EXERCISE BRIEF ▸
The copy you give must match the records exactly, except that it holds no images.

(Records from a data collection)

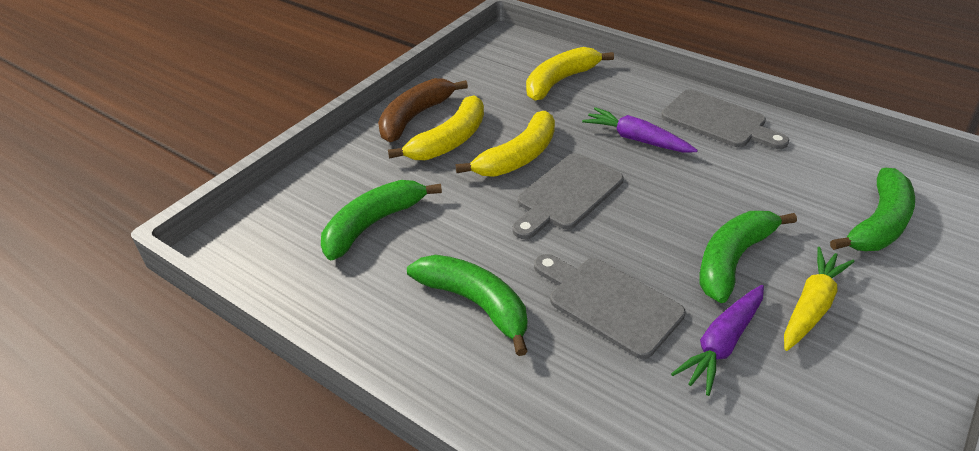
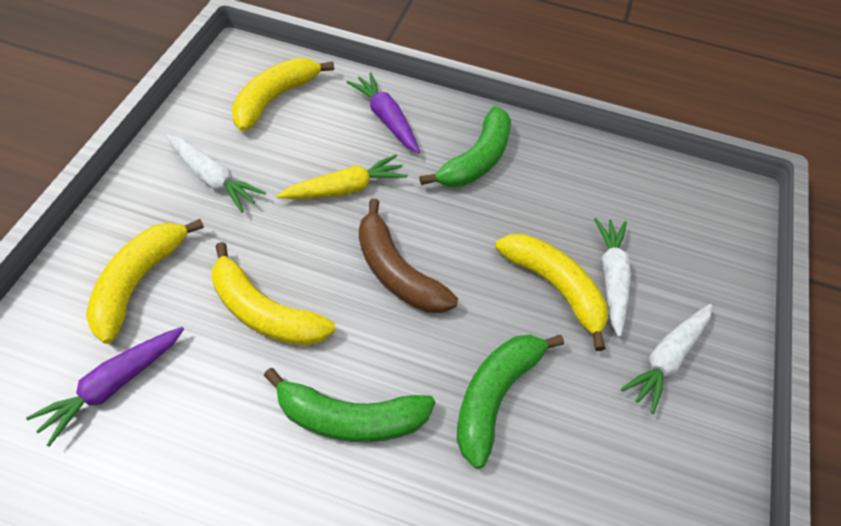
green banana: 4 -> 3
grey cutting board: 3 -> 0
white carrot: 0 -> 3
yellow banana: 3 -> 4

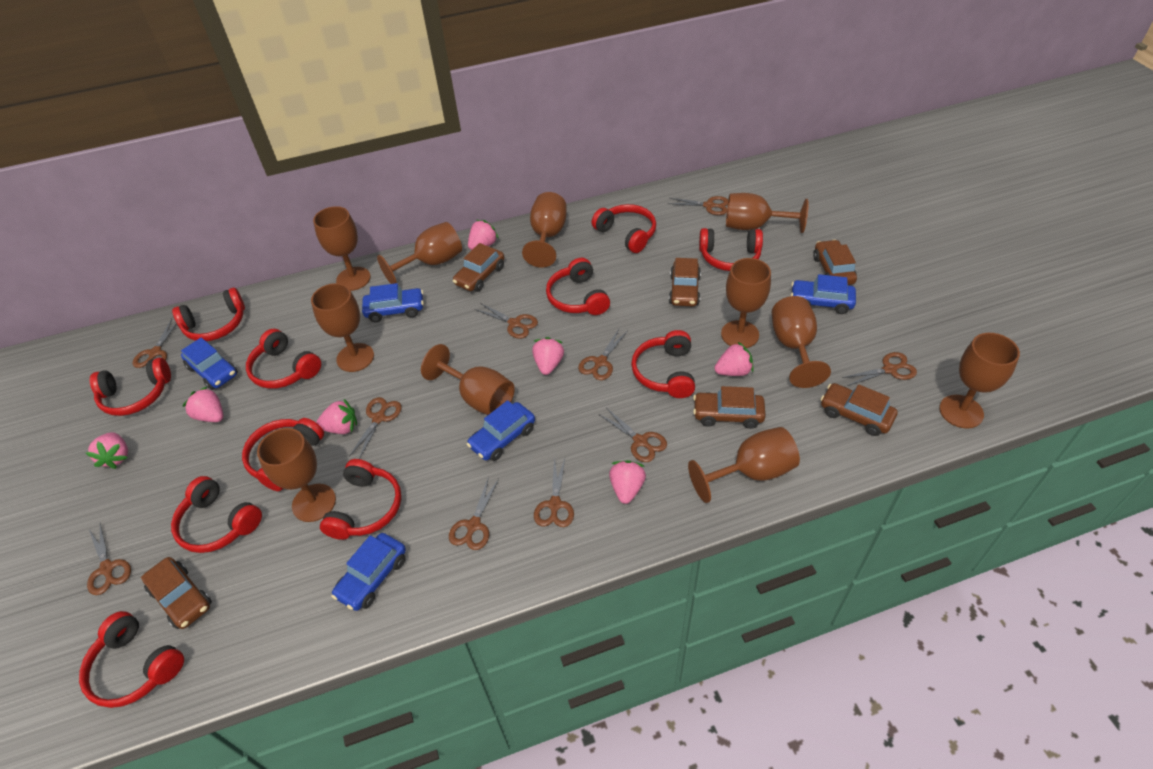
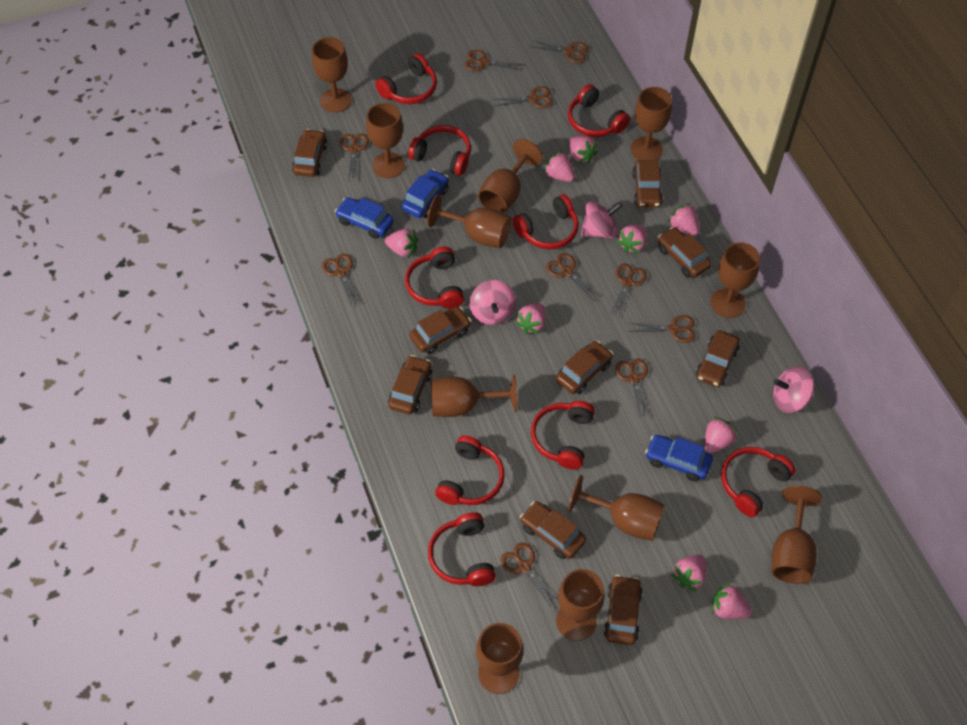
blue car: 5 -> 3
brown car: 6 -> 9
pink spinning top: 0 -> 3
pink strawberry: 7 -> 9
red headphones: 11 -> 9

RESULT FOR THIS EXERCISE ▸
green banana: 4 -> 3
grey cutting board: 3 -> 0
white carrot: 0 -> 3
yellow banana: 3 -> 4

blue car: 5 -> 3
brown car: 6 -> 9
pink spinning top: 0 -> 3
pink strawberry: 7 -> 9
red headphones: 11 -> 9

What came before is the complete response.